## Aim of the task
Turn every line of the material below into a numbered list, skipping any blank lines and leaving out the pictures.

## Supplied records
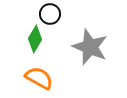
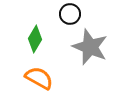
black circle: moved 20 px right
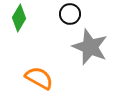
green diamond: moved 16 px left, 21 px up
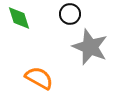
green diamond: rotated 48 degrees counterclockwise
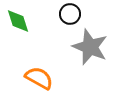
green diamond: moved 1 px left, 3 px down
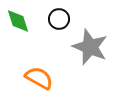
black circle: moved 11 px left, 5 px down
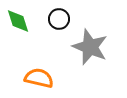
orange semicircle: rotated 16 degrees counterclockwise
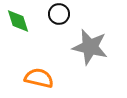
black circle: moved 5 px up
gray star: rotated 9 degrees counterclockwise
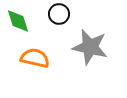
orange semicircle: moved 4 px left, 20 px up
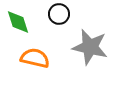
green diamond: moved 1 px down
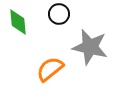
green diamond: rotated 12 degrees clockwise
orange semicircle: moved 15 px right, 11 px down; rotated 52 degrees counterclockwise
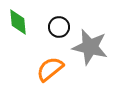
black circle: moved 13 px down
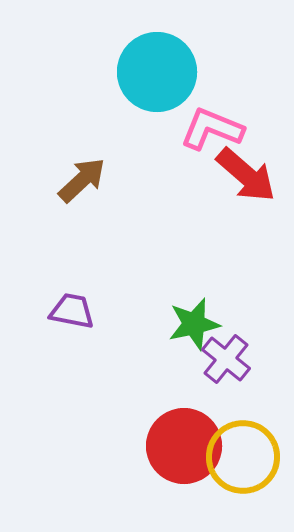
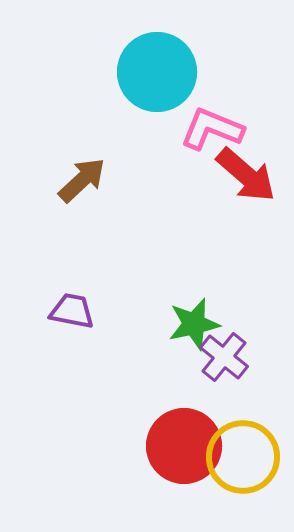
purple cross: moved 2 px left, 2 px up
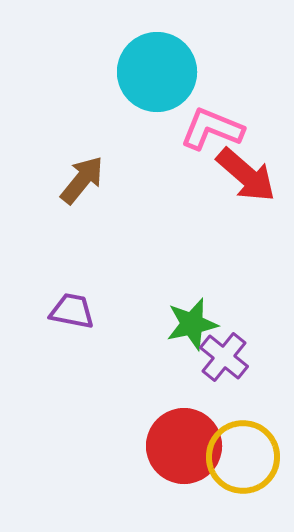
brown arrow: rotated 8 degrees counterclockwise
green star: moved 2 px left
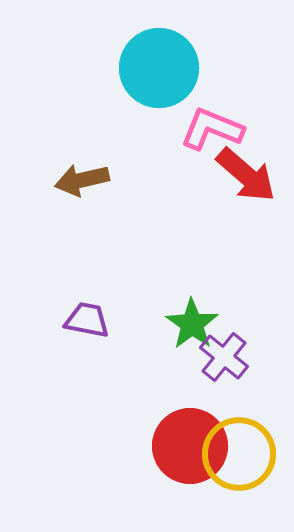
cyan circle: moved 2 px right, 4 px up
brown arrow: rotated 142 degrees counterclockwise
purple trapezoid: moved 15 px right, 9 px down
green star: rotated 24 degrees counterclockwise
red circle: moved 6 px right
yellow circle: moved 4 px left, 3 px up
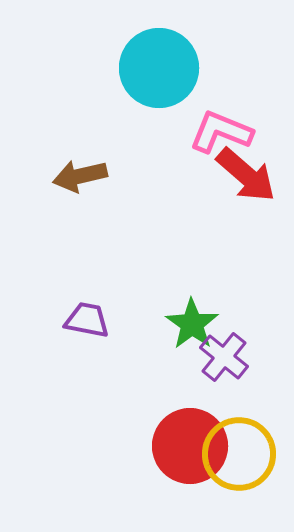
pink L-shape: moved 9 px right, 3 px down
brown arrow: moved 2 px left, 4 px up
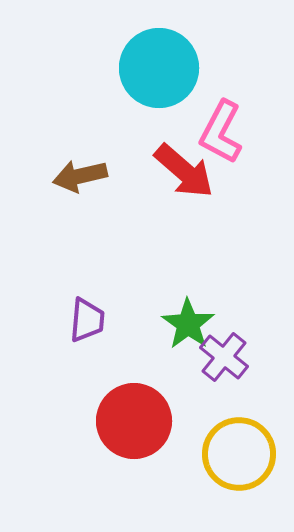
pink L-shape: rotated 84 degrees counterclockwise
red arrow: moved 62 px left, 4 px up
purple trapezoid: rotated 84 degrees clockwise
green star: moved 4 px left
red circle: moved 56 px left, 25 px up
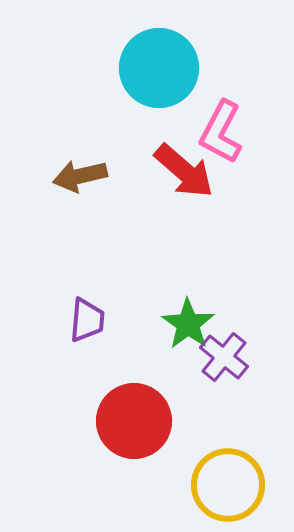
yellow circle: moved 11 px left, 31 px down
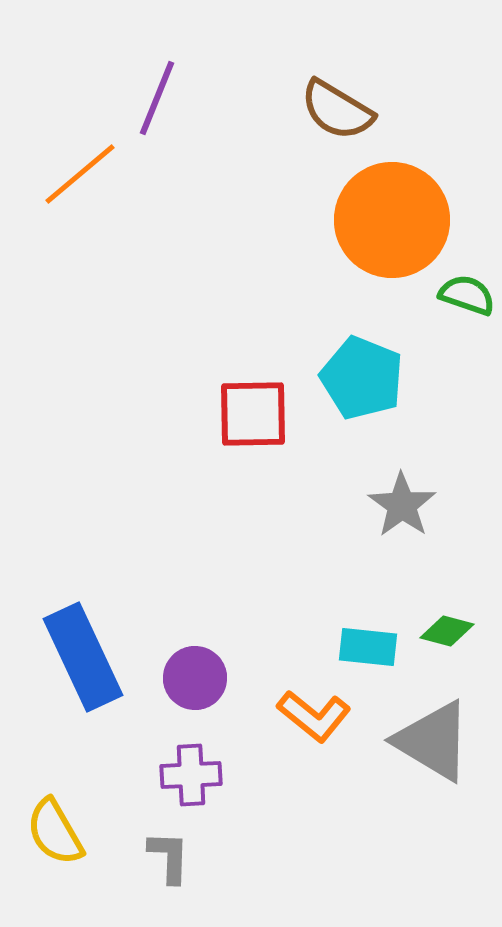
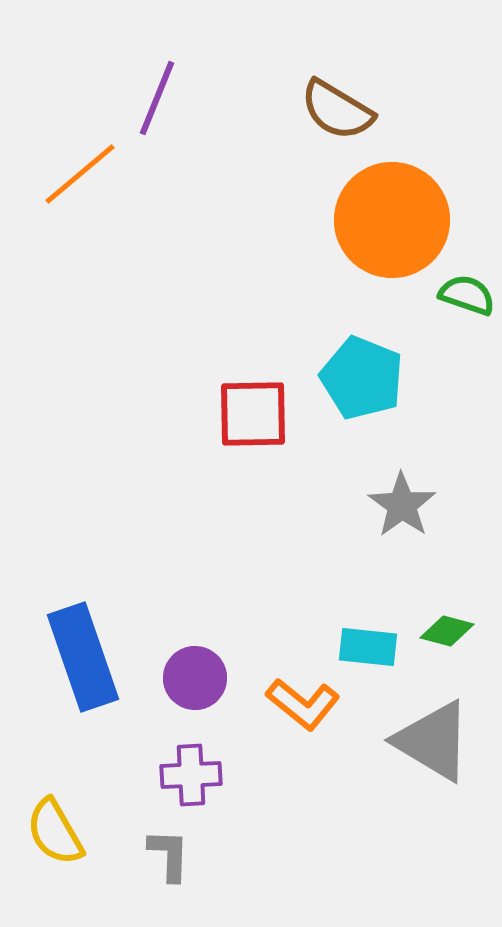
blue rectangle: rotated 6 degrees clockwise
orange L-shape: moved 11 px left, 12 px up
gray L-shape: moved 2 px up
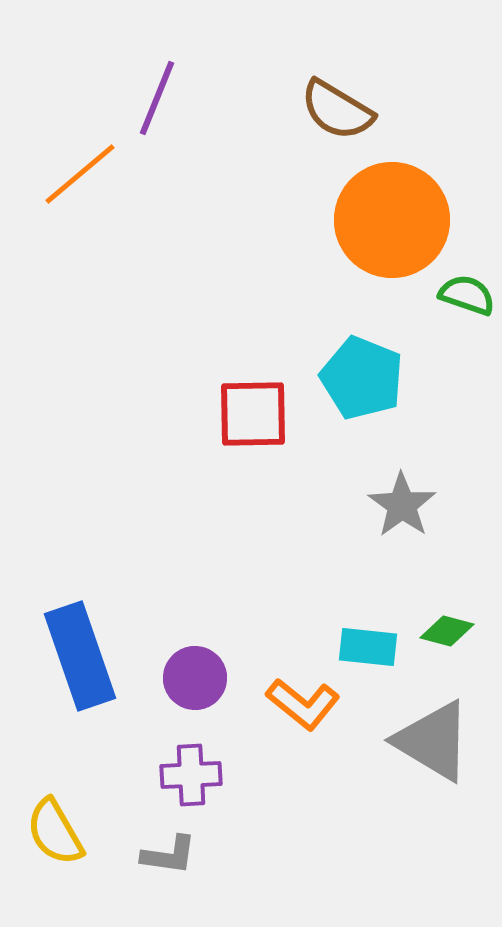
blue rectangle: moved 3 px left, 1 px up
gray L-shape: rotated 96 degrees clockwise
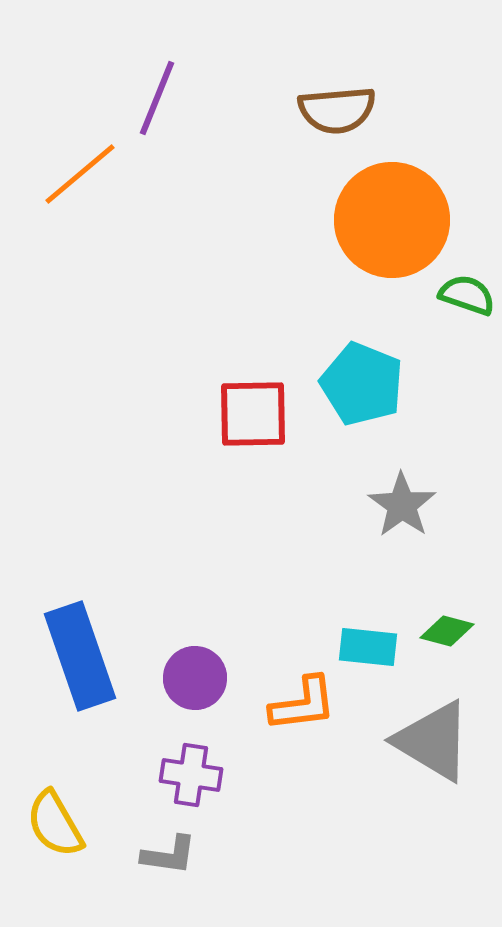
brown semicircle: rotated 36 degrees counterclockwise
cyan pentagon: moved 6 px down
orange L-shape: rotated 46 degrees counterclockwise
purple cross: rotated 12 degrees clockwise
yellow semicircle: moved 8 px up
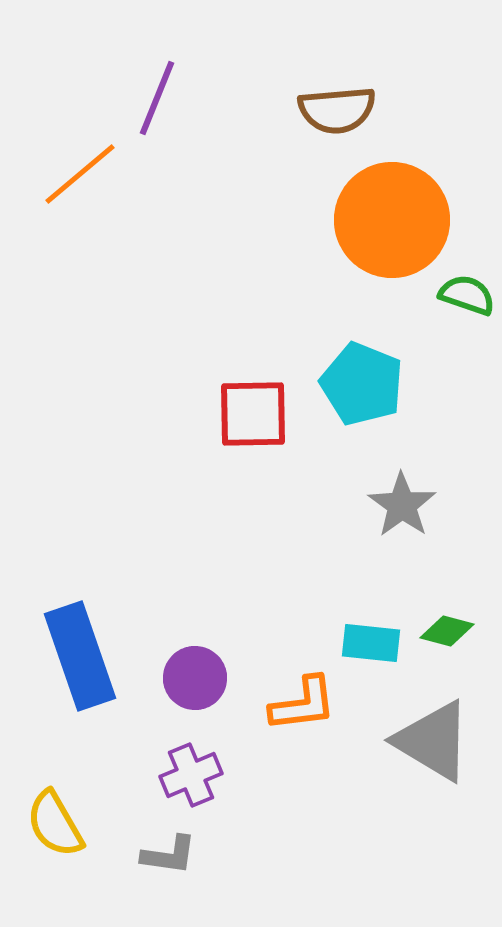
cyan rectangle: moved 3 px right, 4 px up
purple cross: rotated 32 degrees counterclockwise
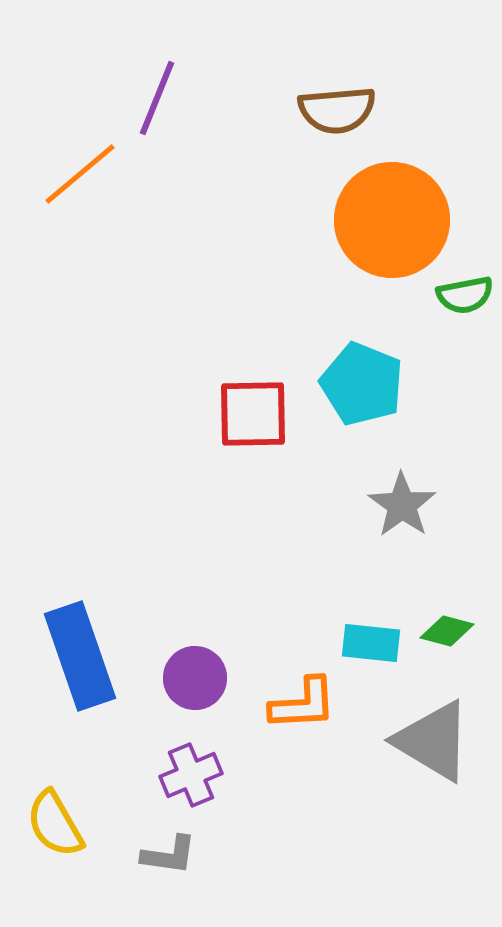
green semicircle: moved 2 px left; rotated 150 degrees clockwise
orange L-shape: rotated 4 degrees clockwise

## Written answer
1. black circle: moved 20 px right
2. green diamond: moved 16 px left, 21 px up
3. green diamond: rotated 48 degrees counterclockwise
4. green diamond: moved 1 px left, 3 px down
5. black circle: moved 11 px left, 5 px down
6. orange semicircle: rotated 16 degrees counterclockwise
7. black circle: moved 5 px up
8. gray star: rotated 9 degrees counterclockwise
9. orange semicircle: moved 4 px left, 20 px up
10. green diamond: moved 1 px down
11. green diamond: rotated 12 degrees clockwise
12. orange semicircle: moved 15 px right, 11 px down; rotated 52 degrees counterclockwise
13. black circle: moved 13 px down
14. purple cross: moved 2 px left, 2 px up
15. brown arrow: rotated 8 degrees counterclockwise
16. green star: moved 2 px left
17. cyan circle: moved 2 px right, 4 px up
18. brown arrow: rotated 142 degrees counterclockwise
19. purple trapezoid: moved 15 px right, 9 px down
20. green star: rotated 24 degrees counterclockwise
21. red circle: moved 6 px right
22. yellow circle: moved 4 px left, 3 px up
23. pink L-shape: moved 9 px right, 3 px down
24. brown arrow: moved 2 px left, 4 px up
25. pink L-shape: rotated 84 degrees counterclockwise
26. red arrow: moved 62 px left, 4 px up
27. purple trapezoid: rotated 84 degrees clockwise
28. green star: moved 4 px left
29. red circle: moved 56 px left, 25 px up
30. yellow circle: moved 11 px left, 31 px down
31. blue rectangle: rotated 6 degrees clockwise
32. orange L-shape: moved 11 px left, 12 px up
33. gray L-shape: moved 2 px up
34. blue rectangle: moved 3 px left, 1 px up
35. gray L-shape: rotated 96 degrees clockwise
36. brown semicircle: rotated 36 degrees counterclockwise
37. cyan pentagon: moved 6 px down
38. orange L-shape: rotated 46 degrees counterclockwise
39. purple cross: rotated 12 degrees clockwise
40. yellow semicircle: moved 8 px up
41. cyan rectangle: moved 3 px right, 4 px up
42. purple cross: rotated 32 degrees counterclockwise
43. green semicircle: moved 2 px left; rotated 150 degrees clockwise
44. orange L-shape: rotated 4 degrees clockwise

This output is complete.